### WORK ITEM
Every record shown below is to be output exactly.

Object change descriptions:

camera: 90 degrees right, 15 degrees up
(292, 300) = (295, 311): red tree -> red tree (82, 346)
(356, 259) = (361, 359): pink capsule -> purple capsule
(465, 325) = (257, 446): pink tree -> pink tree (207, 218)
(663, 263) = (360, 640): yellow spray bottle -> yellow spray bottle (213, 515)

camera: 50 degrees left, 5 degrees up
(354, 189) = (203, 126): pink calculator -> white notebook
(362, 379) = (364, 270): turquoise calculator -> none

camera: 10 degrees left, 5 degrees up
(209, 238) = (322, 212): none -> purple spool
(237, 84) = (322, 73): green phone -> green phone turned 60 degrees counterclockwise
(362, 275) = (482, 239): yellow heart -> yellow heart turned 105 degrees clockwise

### EXPECTED OUTPUT
camera: 90 degrees right, 15 degrees up
(292, 300) = (295, 311): red tree -> red tree (82, 346)
(356, 259) = (361, 359): pink capsule -> purple capsule
(465, 325) = (257, 446): pink tree -> pink tree (207, 218)
(663, 263) = (360, 640): yellow spray bottle -> yellow spray bottle (213, 515)

camera: 50 degrees left, 5 degrees up
(354, 189) = (203, 126): pink calculator -> white notebook
(362, 379) = (364, 270): turquoise calculator -> none

camera: 10 degrees left, 5 degrees up
(209, 238) = (322, 212): none -> purple spool
(237, 84) = (322, 73): green phone -> green phone turned 60 degrees counterclockwise
(362, 275) = (482, 239): yellow heart -> yellow heart turned 105 degrees clockwise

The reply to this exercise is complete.